- _DESCRIPTION OF THE TASK_
Check each line of the entries for "RELAY" and report the ones that have it.

- _EXERCISE DATA_
::::

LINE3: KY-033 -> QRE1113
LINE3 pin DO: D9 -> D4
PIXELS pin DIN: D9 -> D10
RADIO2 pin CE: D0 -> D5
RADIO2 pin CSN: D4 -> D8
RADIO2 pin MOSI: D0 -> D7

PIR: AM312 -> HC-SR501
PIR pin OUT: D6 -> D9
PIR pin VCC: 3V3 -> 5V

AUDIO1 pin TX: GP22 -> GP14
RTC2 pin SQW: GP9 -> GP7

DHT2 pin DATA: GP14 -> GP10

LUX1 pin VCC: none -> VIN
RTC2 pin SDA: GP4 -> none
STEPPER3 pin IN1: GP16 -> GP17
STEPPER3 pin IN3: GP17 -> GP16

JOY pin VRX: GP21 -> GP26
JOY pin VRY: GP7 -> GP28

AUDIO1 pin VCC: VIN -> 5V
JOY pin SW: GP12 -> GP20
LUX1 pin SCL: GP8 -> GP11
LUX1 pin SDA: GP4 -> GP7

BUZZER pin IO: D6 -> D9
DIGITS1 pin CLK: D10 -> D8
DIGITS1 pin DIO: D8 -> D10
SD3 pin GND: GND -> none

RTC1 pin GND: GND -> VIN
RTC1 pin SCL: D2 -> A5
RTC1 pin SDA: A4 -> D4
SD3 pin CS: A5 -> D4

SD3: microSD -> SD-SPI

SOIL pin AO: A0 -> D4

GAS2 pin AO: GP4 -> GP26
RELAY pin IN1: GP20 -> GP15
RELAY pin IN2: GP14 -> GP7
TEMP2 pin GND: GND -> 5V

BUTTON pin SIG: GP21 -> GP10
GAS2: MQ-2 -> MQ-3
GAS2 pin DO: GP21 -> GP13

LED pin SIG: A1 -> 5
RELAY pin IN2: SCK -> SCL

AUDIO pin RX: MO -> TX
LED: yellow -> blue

::::

- _THE COMPLETED TASK_
RELAY pin IN1: GP20 -> GP15
RELAY pin IN2: GP14 -> GP7
RELAY pin IN2: SCK -> SCL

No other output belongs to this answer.